(Excerpts from a dataset)
• • • • •
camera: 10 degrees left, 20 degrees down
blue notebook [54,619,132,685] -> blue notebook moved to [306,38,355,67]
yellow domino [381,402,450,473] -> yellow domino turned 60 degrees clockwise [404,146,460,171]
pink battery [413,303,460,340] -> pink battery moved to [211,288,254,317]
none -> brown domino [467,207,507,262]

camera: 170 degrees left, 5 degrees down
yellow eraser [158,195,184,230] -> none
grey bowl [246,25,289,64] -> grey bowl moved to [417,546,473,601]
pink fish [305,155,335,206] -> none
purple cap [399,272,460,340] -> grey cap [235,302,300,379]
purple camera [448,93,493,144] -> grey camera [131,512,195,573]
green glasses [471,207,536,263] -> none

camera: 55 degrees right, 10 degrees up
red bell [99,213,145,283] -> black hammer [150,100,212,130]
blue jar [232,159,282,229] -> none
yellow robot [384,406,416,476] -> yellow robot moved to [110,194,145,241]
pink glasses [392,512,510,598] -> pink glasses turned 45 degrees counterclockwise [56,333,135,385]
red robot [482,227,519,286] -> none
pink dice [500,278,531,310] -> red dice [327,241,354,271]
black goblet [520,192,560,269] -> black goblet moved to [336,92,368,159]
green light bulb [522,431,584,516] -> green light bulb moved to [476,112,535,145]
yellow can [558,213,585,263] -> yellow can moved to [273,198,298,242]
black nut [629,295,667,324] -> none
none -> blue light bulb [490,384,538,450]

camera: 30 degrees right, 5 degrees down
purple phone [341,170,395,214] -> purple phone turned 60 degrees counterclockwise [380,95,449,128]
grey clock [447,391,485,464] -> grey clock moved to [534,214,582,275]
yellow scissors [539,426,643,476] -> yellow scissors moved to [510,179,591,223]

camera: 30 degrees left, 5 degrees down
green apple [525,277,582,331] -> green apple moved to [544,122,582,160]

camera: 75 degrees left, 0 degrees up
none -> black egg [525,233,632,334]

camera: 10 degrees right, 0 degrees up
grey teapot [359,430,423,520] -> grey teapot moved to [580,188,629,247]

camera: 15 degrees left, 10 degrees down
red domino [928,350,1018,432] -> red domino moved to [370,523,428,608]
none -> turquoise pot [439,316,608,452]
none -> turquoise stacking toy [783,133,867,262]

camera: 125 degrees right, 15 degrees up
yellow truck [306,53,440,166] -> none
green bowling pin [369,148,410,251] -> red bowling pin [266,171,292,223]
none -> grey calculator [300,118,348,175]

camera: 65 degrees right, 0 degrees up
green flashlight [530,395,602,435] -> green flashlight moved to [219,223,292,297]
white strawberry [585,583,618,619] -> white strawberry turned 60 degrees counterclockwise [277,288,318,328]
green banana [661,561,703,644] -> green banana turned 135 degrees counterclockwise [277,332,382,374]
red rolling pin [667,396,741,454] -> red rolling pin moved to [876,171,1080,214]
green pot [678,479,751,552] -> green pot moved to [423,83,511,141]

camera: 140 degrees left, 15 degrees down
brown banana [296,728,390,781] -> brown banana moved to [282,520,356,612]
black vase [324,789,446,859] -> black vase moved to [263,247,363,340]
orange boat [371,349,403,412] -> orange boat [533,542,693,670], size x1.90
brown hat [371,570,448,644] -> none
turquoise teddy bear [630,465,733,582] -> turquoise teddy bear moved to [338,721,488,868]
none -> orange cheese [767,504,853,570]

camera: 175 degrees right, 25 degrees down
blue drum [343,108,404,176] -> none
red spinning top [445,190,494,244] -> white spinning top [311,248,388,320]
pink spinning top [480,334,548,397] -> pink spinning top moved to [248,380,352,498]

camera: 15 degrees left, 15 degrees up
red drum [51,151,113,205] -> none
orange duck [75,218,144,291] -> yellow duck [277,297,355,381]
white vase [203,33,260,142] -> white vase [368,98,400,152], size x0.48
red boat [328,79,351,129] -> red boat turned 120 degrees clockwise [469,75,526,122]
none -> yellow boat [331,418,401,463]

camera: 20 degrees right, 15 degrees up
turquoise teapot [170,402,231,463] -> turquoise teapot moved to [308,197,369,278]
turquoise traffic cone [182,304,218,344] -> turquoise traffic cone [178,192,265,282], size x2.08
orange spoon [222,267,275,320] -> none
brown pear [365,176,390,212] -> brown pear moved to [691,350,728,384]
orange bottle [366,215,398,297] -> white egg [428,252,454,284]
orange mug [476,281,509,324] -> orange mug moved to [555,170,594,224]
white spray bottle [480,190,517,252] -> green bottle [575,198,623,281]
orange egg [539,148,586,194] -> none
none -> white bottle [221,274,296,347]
• • • • •
All of the entries above are to be written out again exactly.

camera: 10 degrees left, 20 degrees down
blue notebook [54,619,132,685] -> blue notebook moved to [306,38,355,67]
yellow domino [381,402,450,473] -> yellow domino turned 60 degrees clockwise [404,146,460,171]
pink battery [413,303,460,340] -> pink battery moved to [211,288,254,317]
none -> brown domino [467,207,507,262]

camera: 170 degrees left, 5 degrees down
yellow eraser [158,195,184,230] -> none
grey bowl [246,25,289,64] -> grey bowl moved to [417,546,473,601]
pink fish [305,155,335,206] -> none
purple cap [399,272,460,340] -> grey cap [235,302,300,379]
purple camera [448,93,493,144] -> grey camera [131,512,195,573]
green glasses [471,207,536,263] -> none

camera: 55 degrees right, 10 degrees up
red bell [99,213,145,283] -> black hammer [150,100,212,130]
blue jar [232,159,282,229] -> none
yellow robot [384,406,416,476] -> yellow robot moved to [110,194,145,241]
pink glasses [392,512,510,598] -> pink glasses turned 45 degrees counterclockwise [56,333,135,385]
red robot [482,227,519,286] -> none
pink dice [500,278,531,310] -> red dice [327,241,354,271]
black goblet [520,192,560,269] -> black goblet moved to [336,92,368,159]
green light bulb [522,431,584,516] -> green light bulb moved to [476,112,535,145]
yellow can [558,213,585,263] -> yellow can moved to [273,198,298,242]
black nut [629,295,667,324] -> none
none -> blue light bulb [490,384,538,450]

camera: 30 degrees right, 5 degrees down
purple phone [341,170,395,214] -> purple phone turned 60 degrees counterclockwise [380,95,449,128]
grey clock [447,391,485,464] -> grey clock moved to [534,214,582,275]
yellow scissors [539,426,643,476] -> yellow scissors moved to [510,179,591,223]

camera: 30 degrees left, 5 degrees down
green apple [525,277,582,331] -> green apple moved to [544,122,582,160]

camera: 75 degrees left, 0 degrees up
none -> black egg [525,233,632,334]

camera: 10 degrees right, 0 degrees up
grey teapot [359,430,423,520] -> grey teapot moved to [580,188,629,247]

camera: 15 degrees left, 10 degrees down
red domino [928,350,1018,432] -> red domino moved to [370,523,428,608]
none -> turquoise pot [439,316,608,452]
none -> turquoise stacking toy [783,133,867,262]

camera: 125 degrees right, 15 degrees up
yellow truck [306,53,440,166] -> none
green bowling pin [369,148,410,251] -> red bowling pin [266,171,292,223]
none -> grey calculator [300,118,348,175]

camera: 65 degrees right, 0 degrees up
green flashlight [530,395,602,435] -> green flashlight moved to [219,223,292,297]
white strawberry [585,583,618,619] -> white strawberry turned 60 degrees counterclockwise [277,288,318,328]
green banana [661,561,703,644] -> green banana turned 135 degrees counterclockwise [277,332,382,374]
red rolling pin [667,396,741,454] -> red rolling pin moved to [876,171,1080,214]
green pot [678,479,751,552] -> green pot moved to [423,83,511,141]

camera: 140 degrees left, 15 degrees down
brown banana [296,728,390,781] -> brown banana moved to [282,520,356,612]
black vase [324,789,446,859] -> black vase moved to [263,247,363,340]
orange boat [371,349,403,412] -> orange boat [533,542,693,670], size x1.90
brown hat [371,570,448,644] -> none
turquoise teddy bear [630,465,733,582] -> turquoise teddy bear moved to [338,721,488,868]
none -> orange cheese [767,504,853,570]

camera: 175 degrees right, 25 degrees down
blue drum [343,108,404,176] -> none
red spinning top [445,190,494,244] -> white spinning top [311,248,388,320]
pink spinning top [480,334,548,397] -> pink spinning top moved to [248,380,352,498]

camera: 15 degrees left, 15 degrees up
red drum [51,151,113,205] -> none
orange duck [75,218,144,291] -> yellow duck [277,297,355,381]
white vase [203,33,260,142] -> white vase [368,98,400,152], size x0.48
red boat [328,79,351,129] -> red boat turned 120 degrees clockwise [469,75,526,122]
none -> yellow boat [331,418,401,463]

camera: 20 degrees right, 15 degrees up
turquoise teapot [170,402,231,463] -> turquoise teapot moved to [308,197,369,278]
turquoise traffic cone [182,304,218,344] -> turquoise traffic cone [178,192,265,282], size x2.08
orange spoon [222,267,275,320] -> none
brown pear [365,176,390,212] -> brown pear moved to [691,350,728,384]
orange bottle [366,215,398,297] -> white egg [428,252,454,284]
orange mug [476,281,509,324] -> orange mug moved to [555,170,594,224]
white spray bottle [480,190,517,252] -> green bottle [575,198,623,281]
orange egg [539,148,586,194] -> none
none -> white bottle [221,274,296,347]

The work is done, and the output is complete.